### Given information:
┄┄┄┄┄┄┄┄┄┄

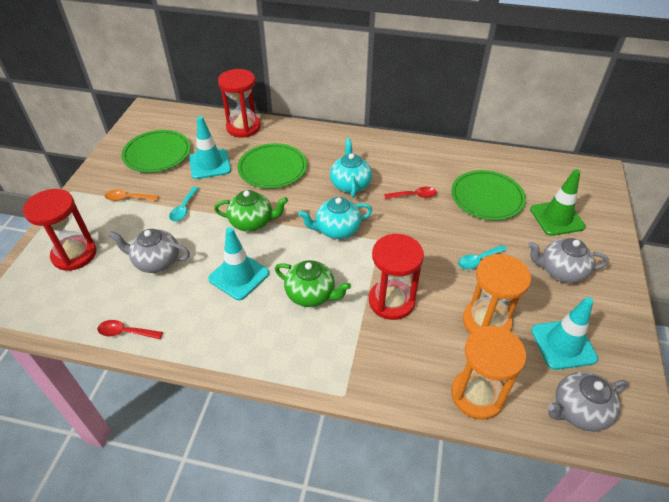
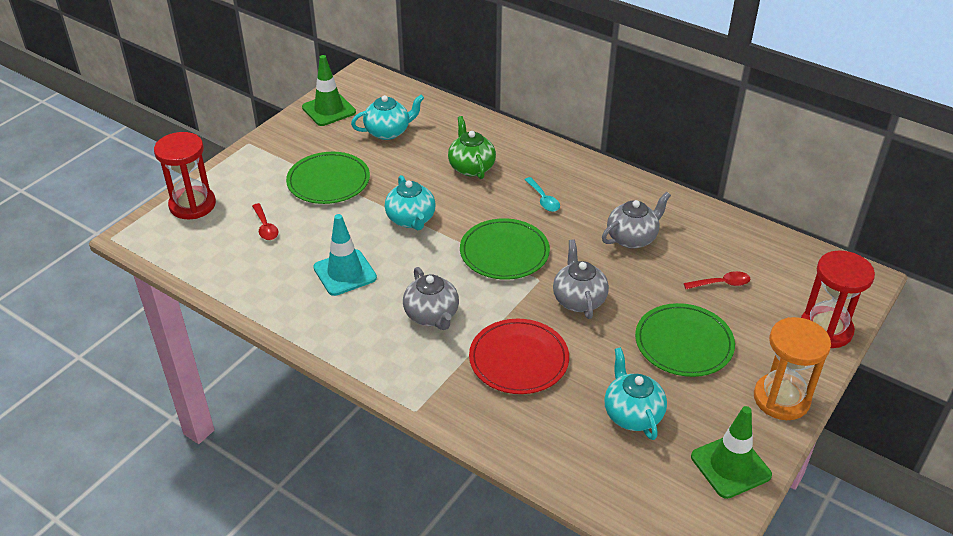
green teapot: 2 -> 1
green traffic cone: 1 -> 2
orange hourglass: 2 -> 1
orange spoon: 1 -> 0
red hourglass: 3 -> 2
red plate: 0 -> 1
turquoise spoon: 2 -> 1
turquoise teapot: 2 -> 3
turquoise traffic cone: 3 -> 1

┄┄┄┄┄┄┄┄┄┄

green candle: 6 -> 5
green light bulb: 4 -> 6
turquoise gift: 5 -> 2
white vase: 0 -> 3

┄┄┄┄┄┄┄┄┄┄

Read the entries above and find each line holding the word "hourglass". Copy it out.

### Output of the exercise:
orange hourglass: 2 -> 1
red hourglass: 3 -> 2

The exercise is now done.